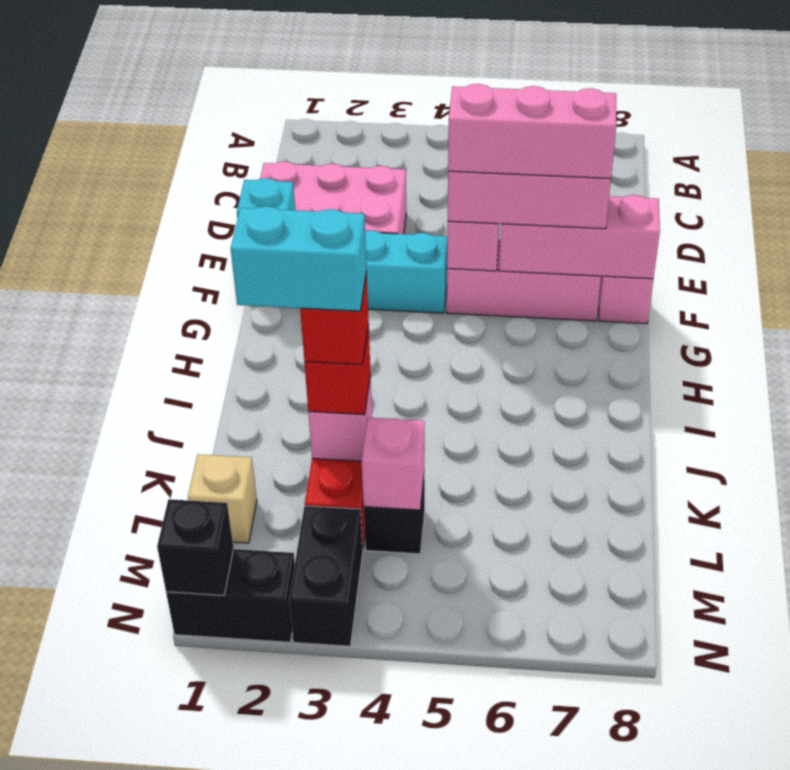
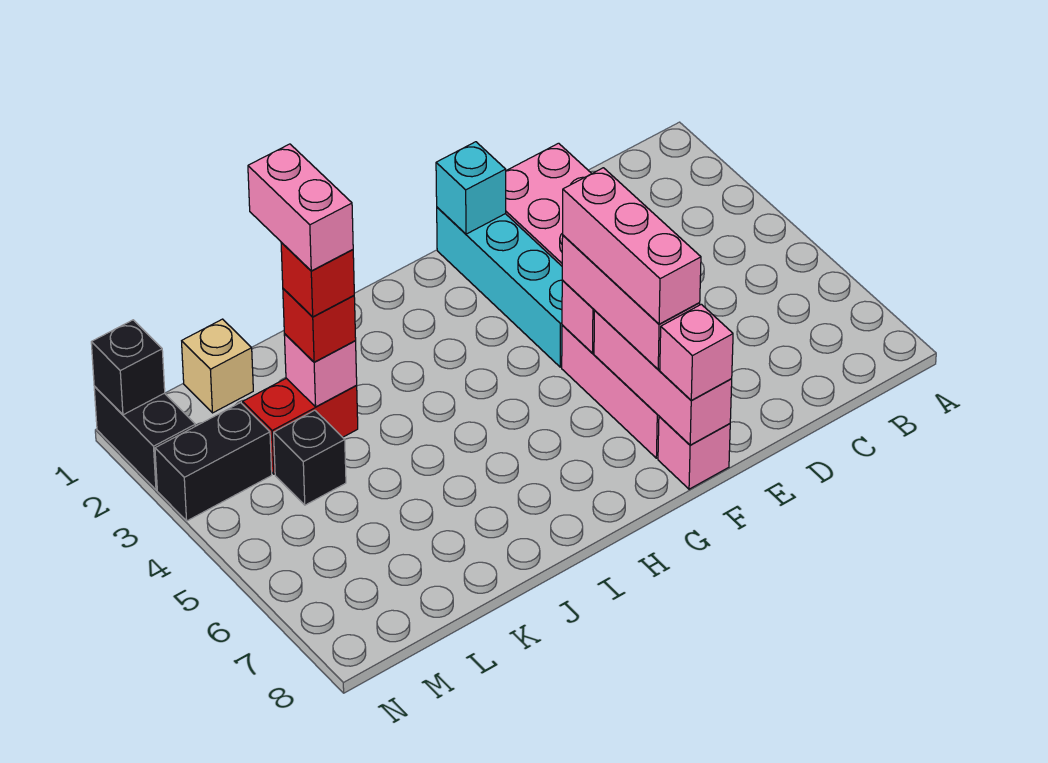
cyan brick K2:K3 level 5 -> pink brick K2:K3 level 5
pink brick L4 level 2 -> pink brick F8 level 3

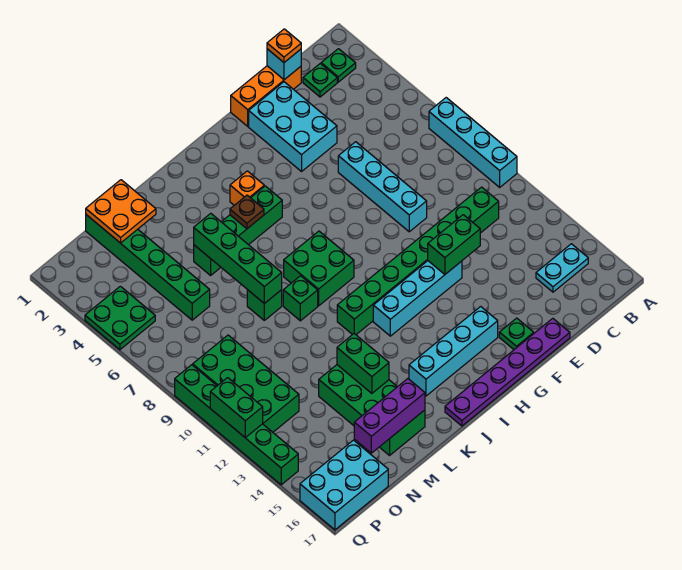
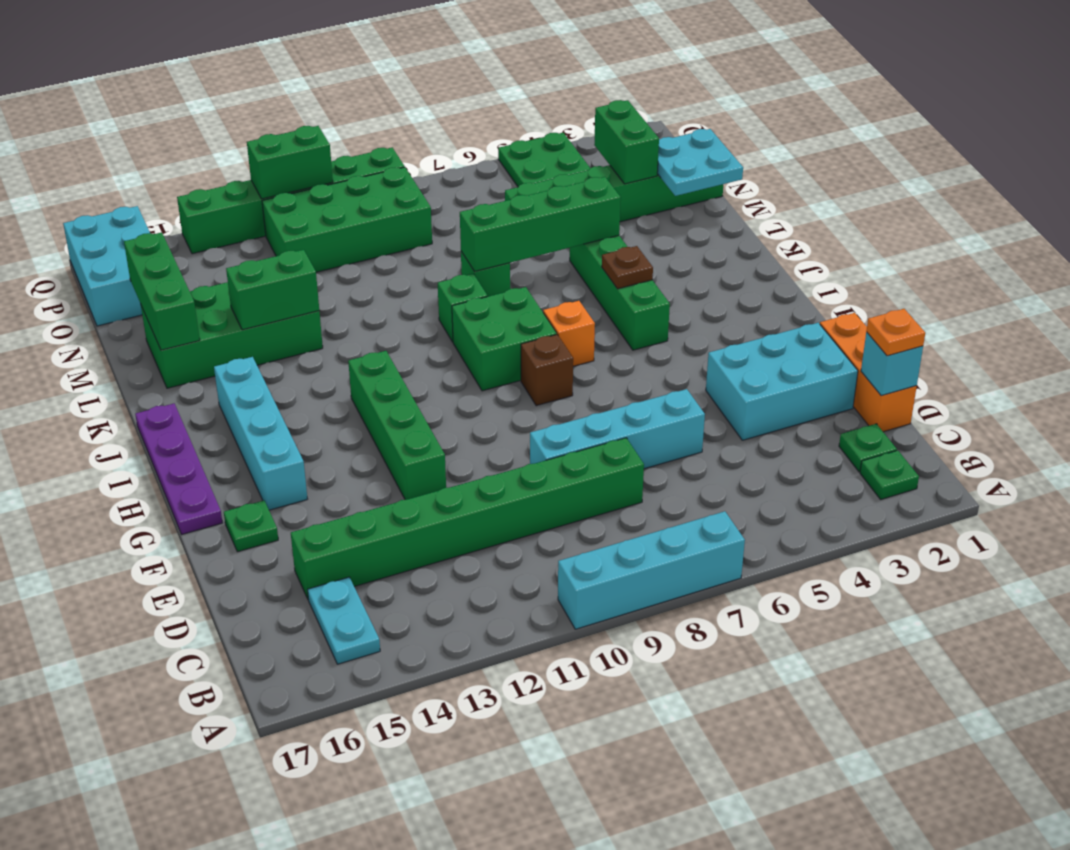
green brick C11:J11 level 1 -> green brick D8:D15 level 1
green brick E12:F12 level 2 -> green brick N3:O3 level 2
purple plate E17:J17 level 1 -> purple plate G17:J17 level 1
cyan brick F12:I12 level 1 -> green brick F12:I12 level 1
none -> brown brick H8 level 1
orange brick I4 level 1 -> orange brick I7 level 1
purple brick L16:N16 level 2 -> green brick L16:N16 level 2
orange plate M1:N2 level 2 -> cyan plate M1:N2 level 2

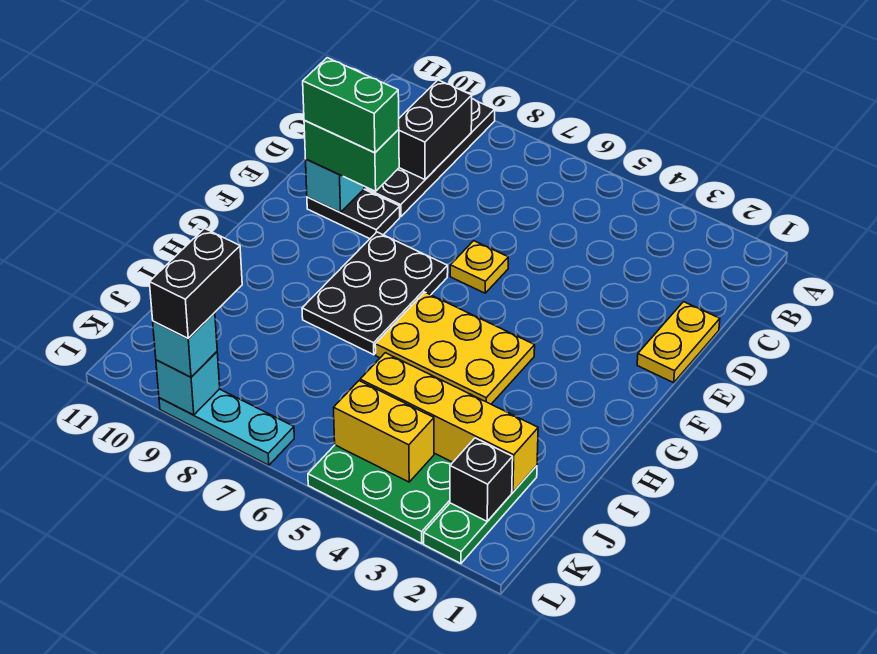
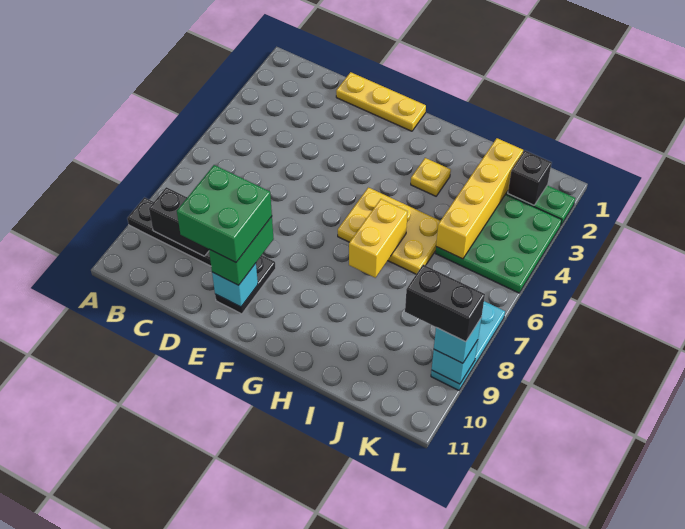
yellow plate D1:E1 level 1 -> yellow plate D1:F1 level 1
yellow plate E6 level 1 -> yellow plate H3 level 1
green brick E9:E10 level 4 -> green brick D9:E10 level 4
black plate F7:H8 level 1 -> none
yellow plate G4:H6 level 1 -> yellow plate G5:I6 level 1
yellow brick K4:K5 level 2 -> yellow brick H6:H7 level 2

WHAT THE EXERCISE ASKS. Search the data above for the word "purple", then gather each line in which it appears.

RESULT OF THE TASK.
purple plate E17:J17 level 1 -> purple plate G17:J17 level 1
purple brick L16:N16 level 2 -> green brick L16:N16 level 2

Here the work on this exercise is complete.